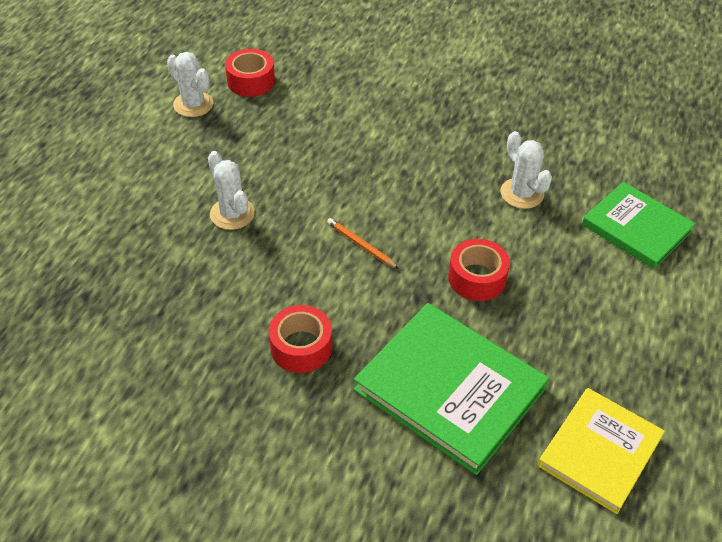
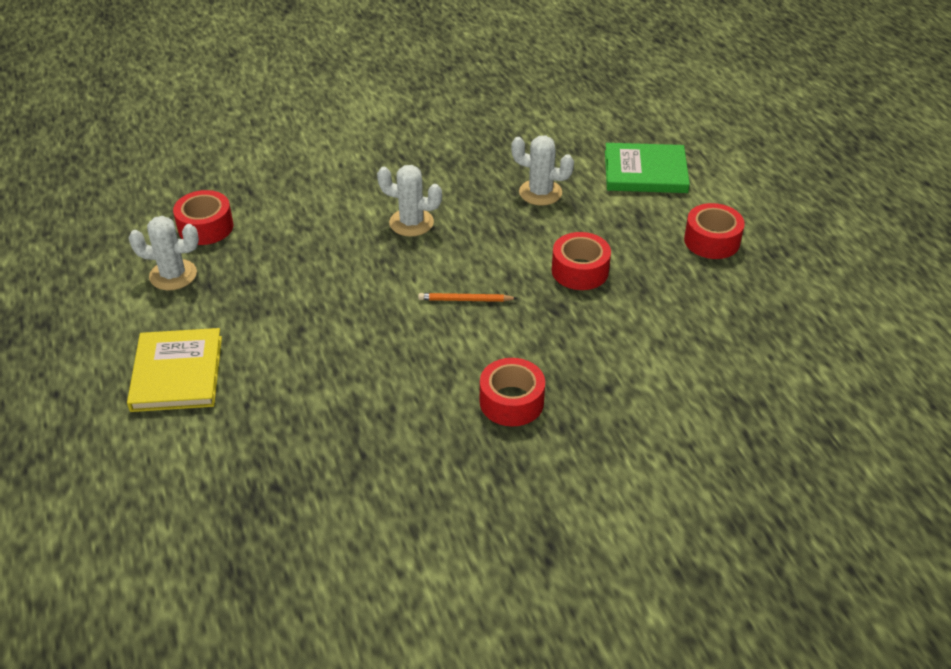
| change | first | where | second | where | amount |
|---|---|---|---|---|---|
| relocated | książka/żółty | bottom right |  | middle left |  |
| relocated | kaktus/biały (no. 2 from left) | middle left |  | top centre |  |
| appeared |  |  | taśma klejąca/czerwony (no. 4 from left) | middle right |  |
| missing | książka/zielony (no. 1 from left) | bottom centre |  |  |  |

--

--- EXERCISE DETAILS ---
Now copy each line of the entries that mentions "right".

--- TASK OUTPUT ---
| relocated | książka/żółty | bottom right |  | middle left |  |
| appeared |  |  | taśma klejąca/czerwony (no. 4 from left) | middle right |  |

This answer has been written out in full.